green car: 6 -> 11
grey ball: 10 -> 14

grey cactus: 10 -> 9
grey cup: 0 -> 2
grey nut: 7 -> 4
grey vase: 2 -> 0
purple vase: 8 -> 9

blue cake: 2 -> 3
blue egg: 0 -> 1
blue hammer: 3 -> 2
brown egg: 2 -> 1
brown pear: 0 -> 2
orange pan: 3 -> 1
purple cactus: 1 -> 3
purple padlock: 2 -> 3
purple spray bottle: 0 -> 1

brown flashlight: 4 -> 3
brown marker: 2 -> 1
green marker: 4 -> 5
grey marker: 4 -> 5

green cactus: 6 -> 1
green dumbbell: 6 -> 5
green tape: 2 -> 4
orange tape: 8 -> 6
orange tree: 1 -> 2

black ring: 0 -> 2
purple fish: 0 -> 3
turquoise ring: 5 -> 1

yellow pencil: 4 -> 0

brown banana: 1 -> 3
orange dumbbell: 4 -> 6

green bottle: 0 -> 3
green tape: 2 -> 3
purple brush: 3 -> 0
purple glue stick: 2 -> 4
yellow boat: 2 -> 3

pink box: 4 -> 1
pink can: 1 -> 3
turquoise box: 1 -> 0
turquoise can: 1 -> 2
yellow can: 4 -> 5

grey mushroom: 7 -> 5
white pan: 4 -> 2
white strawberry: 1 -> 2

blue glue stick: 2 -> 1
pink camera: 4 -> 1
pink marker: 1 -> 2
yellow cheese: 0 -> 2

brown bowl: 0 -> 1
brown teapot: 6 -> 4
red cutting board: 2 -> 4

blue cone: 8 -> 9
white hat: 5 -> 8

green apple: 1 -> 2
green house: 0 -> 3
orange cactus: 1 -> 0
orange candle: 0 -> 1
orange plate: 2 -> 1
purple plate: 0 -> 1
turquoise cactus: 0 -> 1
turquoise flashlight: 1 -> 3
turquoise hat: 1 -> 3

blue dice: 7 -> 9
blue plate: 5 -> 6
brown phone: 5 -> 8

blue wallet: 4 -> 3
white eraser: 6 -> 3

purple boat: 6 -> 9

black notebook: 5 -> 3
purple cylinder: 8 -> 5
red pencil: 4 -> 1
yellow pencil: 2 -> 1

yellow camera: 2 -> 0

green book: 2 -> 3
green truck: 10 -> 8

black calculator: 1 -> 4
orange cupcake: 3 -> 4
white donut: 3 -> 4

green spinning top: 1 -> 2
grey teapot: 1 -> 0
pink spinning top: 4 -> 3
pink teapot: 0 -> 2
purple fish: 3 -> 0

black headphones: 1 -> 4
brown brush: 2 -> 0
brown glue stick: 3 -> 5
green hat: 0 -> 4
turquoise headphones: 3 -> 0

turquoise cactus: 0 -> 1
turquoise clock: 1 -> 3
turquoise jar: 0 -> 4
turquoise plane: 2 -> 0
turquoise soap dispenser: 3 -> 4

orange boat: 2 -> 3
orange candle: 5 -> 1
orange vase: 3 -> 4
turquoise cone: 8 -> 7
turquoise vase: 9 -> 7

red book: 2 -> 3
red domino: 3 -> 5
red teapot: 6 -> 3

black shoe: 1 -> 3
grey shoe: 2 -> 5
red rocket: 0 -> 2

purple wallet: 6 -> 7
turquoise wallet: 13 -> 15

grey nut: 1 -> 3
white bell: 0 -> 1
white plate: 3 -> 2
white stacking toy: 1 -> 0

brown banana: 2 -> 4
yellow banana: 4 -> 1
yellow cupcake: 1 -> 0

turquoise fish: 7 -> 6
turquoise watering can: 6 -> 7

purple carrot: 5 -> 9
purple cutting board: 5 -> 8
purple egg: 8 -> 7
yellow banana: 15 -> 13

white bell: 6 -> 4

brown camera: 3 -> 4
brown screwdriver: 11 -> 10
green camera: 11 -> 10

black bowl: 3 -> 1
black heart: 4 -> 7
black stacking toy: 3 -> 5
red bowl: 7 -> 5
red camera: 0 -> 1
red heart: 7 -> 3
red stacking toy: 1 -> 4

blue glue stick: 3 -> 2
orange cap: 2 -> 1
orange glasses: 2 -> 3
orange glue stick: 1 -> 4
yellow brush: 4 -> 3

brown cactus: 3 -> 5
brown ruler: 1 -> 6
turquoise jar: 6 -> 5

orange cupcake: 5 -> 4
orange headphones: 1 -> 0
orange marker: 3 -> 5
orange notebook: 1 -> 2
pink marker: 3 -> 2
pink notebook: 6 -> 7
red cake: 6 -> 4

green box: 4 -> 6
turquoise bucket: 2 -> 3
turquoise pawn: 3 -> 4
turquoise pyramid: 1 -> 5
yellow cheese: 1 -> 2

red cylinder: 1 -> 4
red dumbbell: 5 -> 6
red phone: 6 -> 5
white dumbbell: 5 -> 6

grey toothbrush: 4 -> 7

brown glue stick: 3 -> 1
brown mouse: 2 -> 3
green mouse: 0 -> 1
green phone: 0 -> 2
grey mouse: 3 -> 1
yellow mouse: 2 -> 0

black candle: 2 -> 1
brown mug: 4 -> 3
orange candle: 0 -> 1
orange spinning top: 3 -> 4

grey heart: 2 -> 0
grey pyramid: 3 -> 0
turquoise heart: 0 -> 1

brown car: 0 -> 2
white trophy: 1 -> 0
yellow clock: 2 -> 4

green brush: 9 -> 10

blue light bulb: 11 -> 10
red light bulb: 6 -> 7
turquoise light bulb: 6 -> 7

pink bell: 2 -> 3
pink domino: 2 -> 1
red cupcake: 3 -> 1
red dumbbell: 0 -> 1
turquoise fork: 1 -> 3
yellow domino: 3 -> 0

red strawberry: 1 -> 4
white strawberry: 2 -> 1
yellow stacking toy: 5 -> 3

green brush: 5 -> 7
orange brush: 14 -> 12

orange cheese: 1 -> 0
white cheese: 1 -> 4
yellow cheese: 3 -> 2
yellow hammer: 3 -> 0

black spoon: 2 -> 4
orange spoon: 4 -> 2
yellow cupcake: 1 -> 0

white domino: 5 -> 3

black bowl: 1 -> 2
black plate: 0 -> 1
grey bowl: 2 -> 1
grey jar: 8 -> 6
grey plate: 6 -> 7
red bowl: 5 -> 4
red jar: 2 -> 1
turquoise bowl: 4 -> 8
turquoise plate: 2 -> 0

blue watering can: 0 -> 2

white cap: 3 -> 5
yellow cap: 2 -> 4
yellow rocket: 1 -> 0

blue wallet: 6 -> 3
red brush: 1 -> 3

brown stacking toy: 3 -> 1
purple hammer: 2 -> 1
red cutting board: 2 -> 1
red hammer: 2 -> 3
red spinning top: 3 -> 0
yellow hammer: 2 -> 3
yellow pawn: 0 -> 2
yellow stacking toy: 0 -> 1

• _TASK BRIEF_: Return nothing but the lines from the first line of the listing through the line with "green dumbbell: 6 -> 5", please, keeping every one of them unchanged.

• _ANSWER FOR THIS EXERCISE_:
green car: 6 -> 11
grey ball: 10 -> 14

grey cactus: 10 -> 9
grey cup: 0 -> 2
grey nut: 7 -> 4
grey vase: 2 -> 0
purple vase: 8 -> 9

blue cake: 2 -> 3
blue egg: 0 -> 1
blue hammer: 3 -> 2
brown egg: 2 -> 1
brown pear: 0 -> 2
orange pan: 3 -> 1
purple cactus: 1 -> 3
purple padlock: 2 -> 3
purple spray bottle: 0 -> 1

brown flashlight: 4 -> 3
brown marker: 2 -> 1
green marker: 4 -> 5
grey marker: 4 -> 5

green cactus: 6 -> 1
green dumbbell: 6 -> 5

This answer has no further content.